Collected data entries:
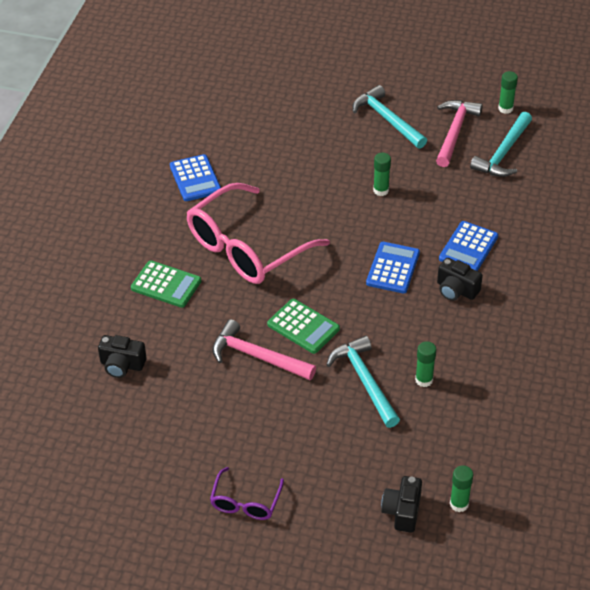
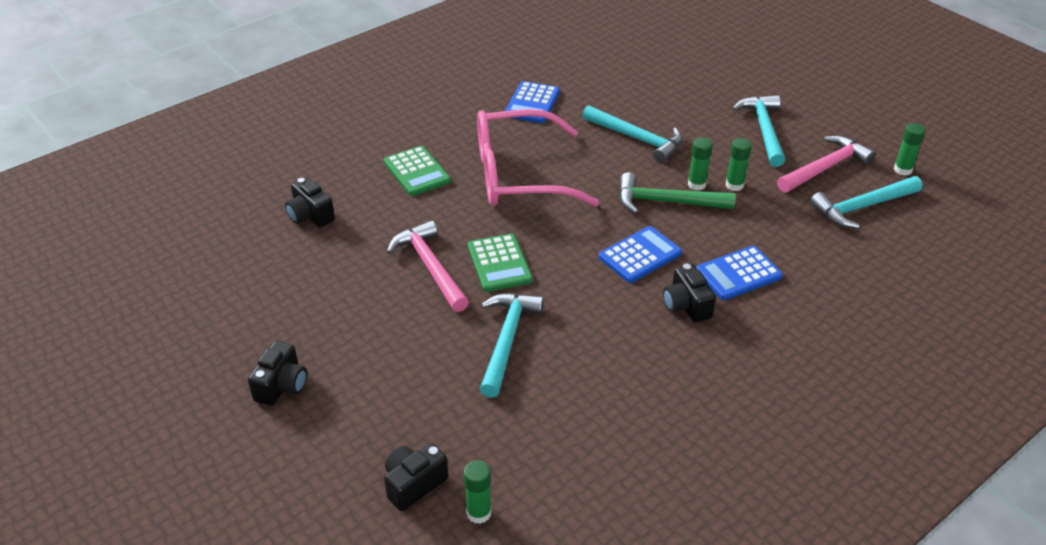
camera: 35 degrees right, 5 degrees down
(246, 502) = (282, 386): purple glasses -> black camera
(304, 172) = (637, 139): none -> turquoise hammer
(373, 215) = (666, 202): none -> green hammer
(424, 380) = (567, 371): green glue stick -> green glue stick (734, 185)

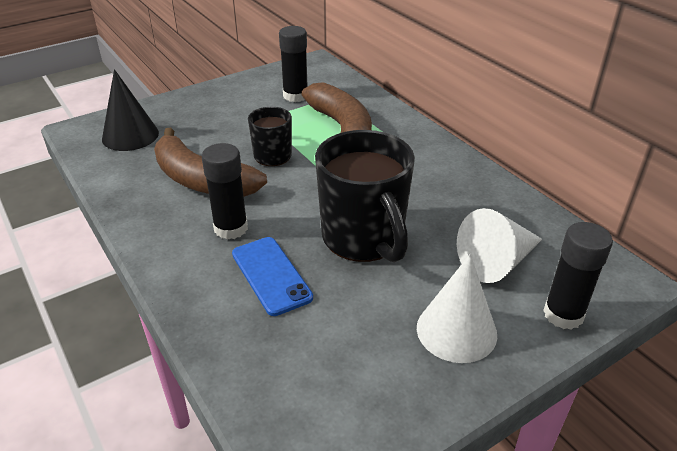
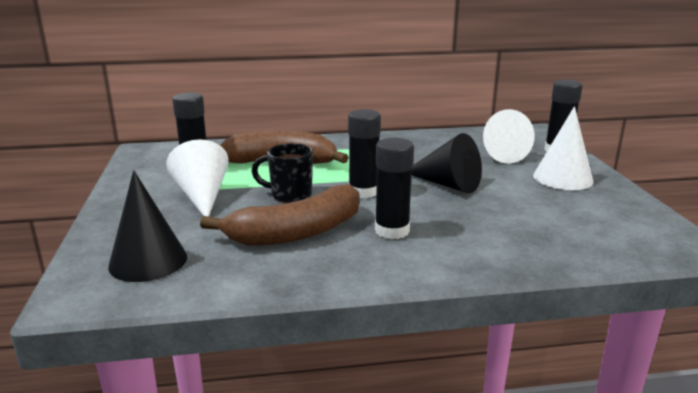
camera: 65 degrees left, 15 degrees down
(243, 118) = (202, 196): none -> white cone
(271, 275) = (472, 224): blue phone -> none
(306, 191) = (363, 191): none -> black glue stick
(363, 239) = (447, 184): black mug -> black cone

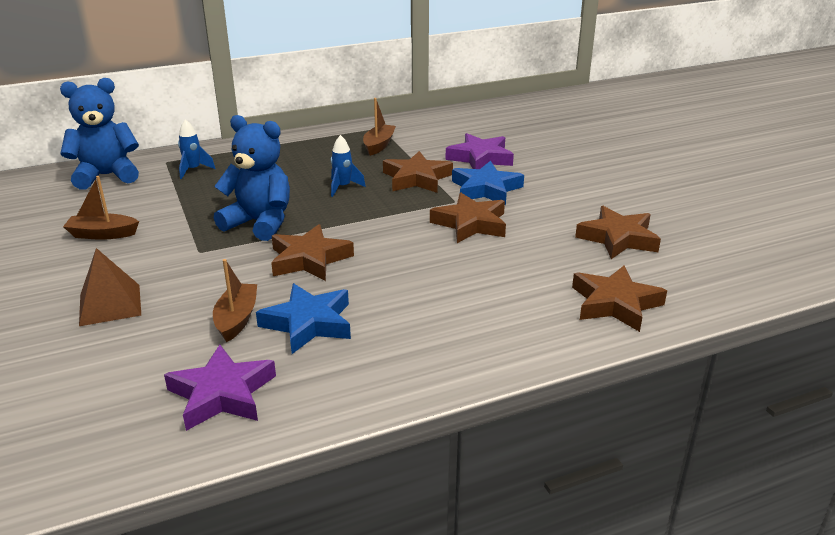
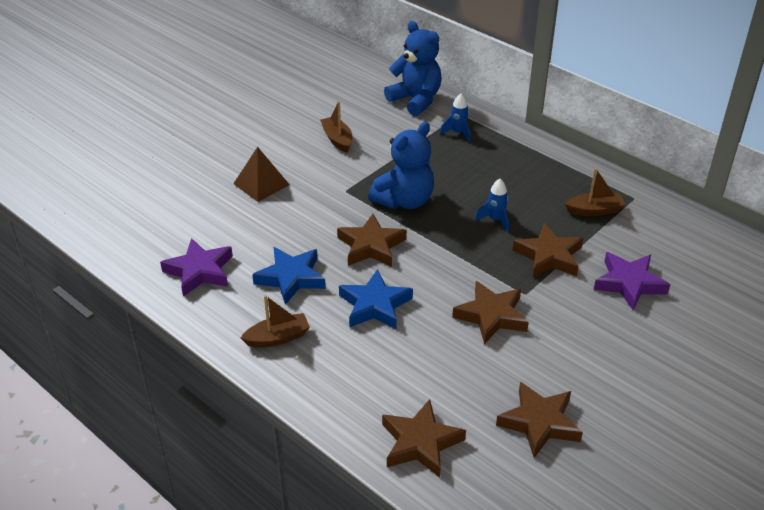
camera: 65 degrees right, 10 degrees up
(237, 319) = (277, 243): brown boat -> brown boat (278, 338)
(260, 223) = (404, 201): blue teddy bear -> blue teddy bear turned 45 degrees clockwise
(486, 189) = (565, 306): blue star -> blue star (375, 305)

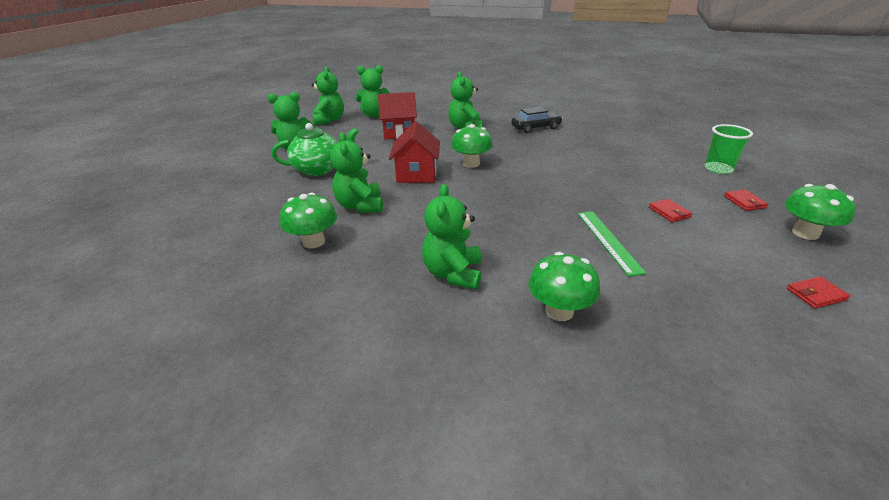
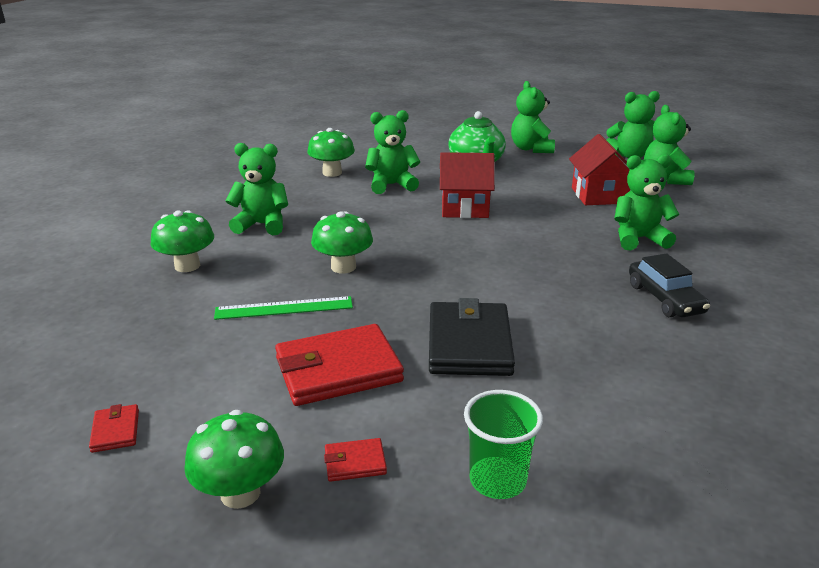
camera: 90 degrees right, 5 degrees down
(471, 164) = (499, 239): green mushroom -> green mushroom (343, 267)
(611, 174) = (469, 344): none -> black wallet
(669, 212) = (338, 370): red wallet -> red wallet, size x2.26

▶ _Problem statement_:
From the line containing "(237, 319) = (277, 243): brown" through the last line of the entries, both included, print each line exactly and omit any picture.

▶ _Final answer_:
(237, 319) = (277, 243): brown boat -> brown boat (278, 338)
(260, 223) = (404, 201): blue teddy bear -> blue teddy bear turned 45 degrees clockwise
(486, 189) = (565, 306): blue star -> blue star (375, 305)

camera: 90 degrees right, 5 degrees down
(471, 164) = (499, 239): green mushroom -> green mushroom (343, 267)
(611, 174) = (469, 344): none -> black wallet
(669, 212) = (338, 370): red wallet -> red wallet, size x2.26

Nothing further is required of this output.